The answer must be an exact copy of the entries that follow, with all images removed.

**PROVIDED DATA**
......
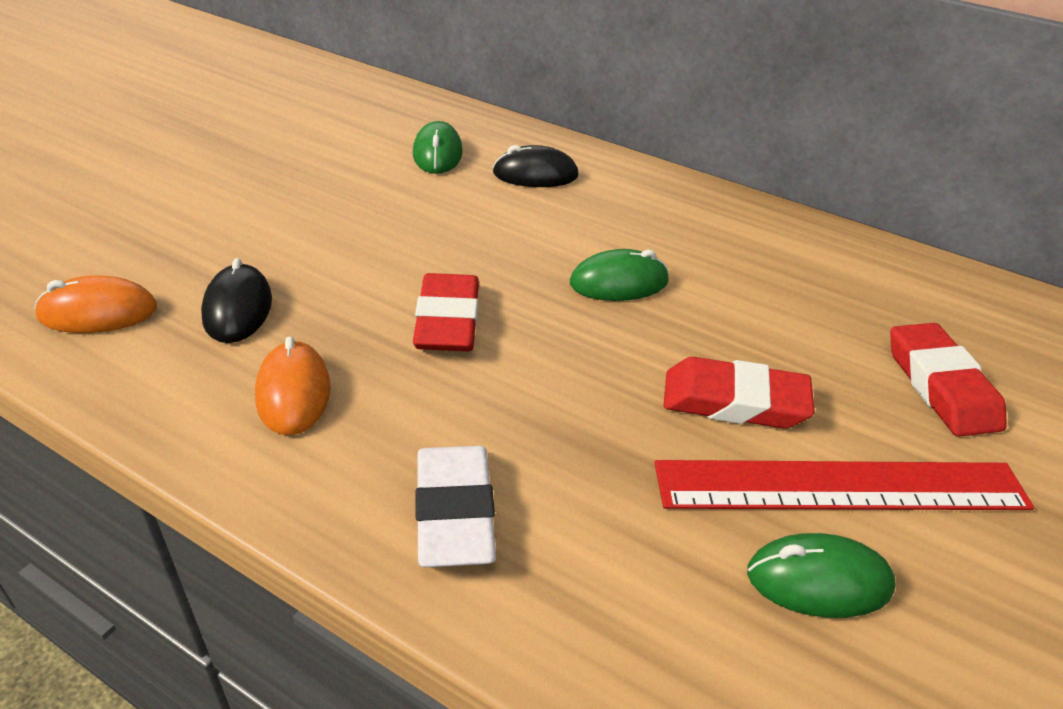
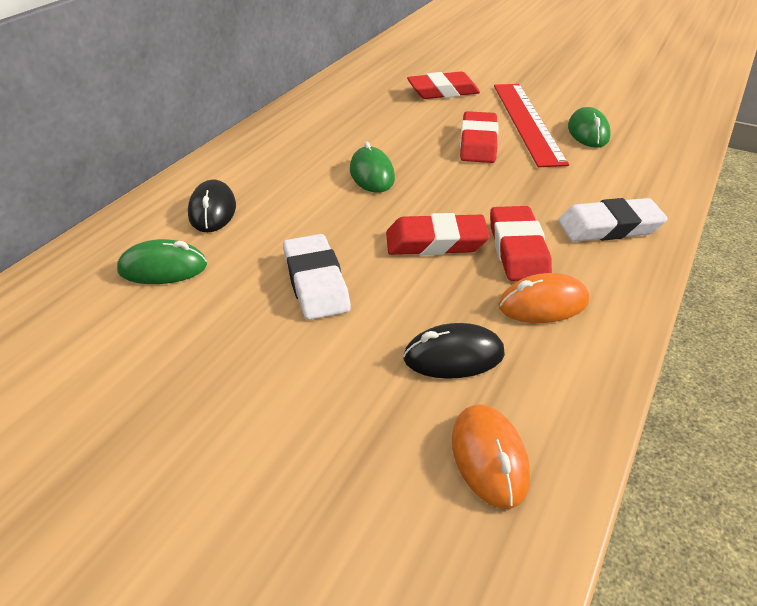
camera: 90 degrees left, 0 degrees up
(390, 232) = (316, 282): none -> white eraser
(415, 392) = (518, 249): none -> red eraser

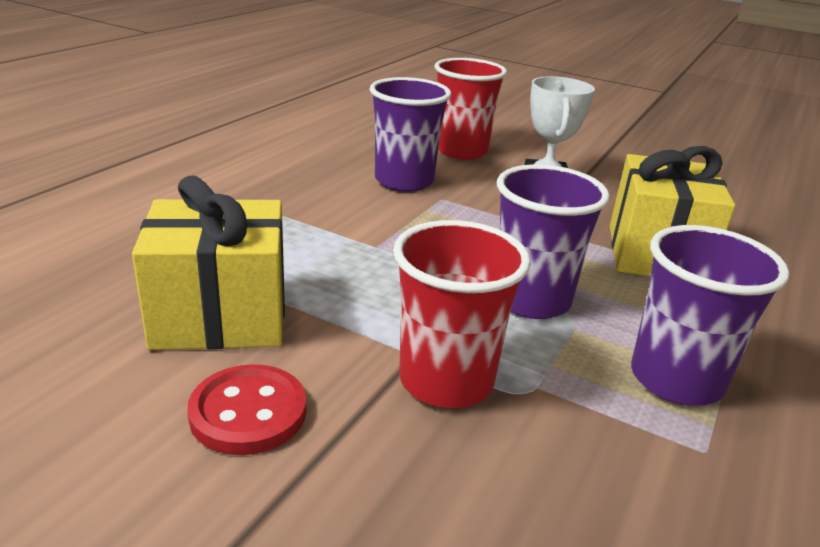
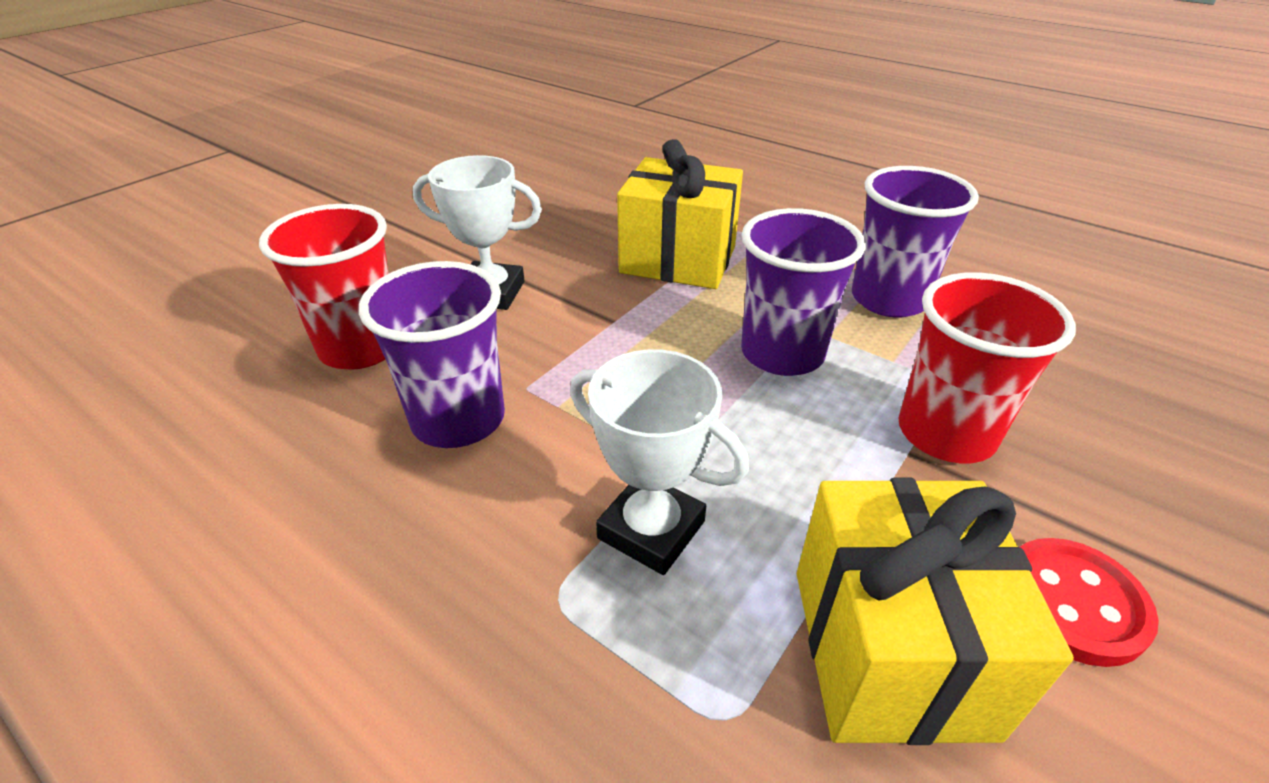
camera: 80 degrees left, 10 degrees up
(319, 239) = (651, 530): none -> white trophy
......
**SOLUTION FOR THIS PROBLEM**
camera: 90 degrees left, 0 degrees up
(390, 232) = (316, 282): none -> white eraser
(415, 392) = (518, 249): none -> red eraser

camera: 80 degrees left, 10 degrees up
(319, 239) = (651, 530): none -> white trophy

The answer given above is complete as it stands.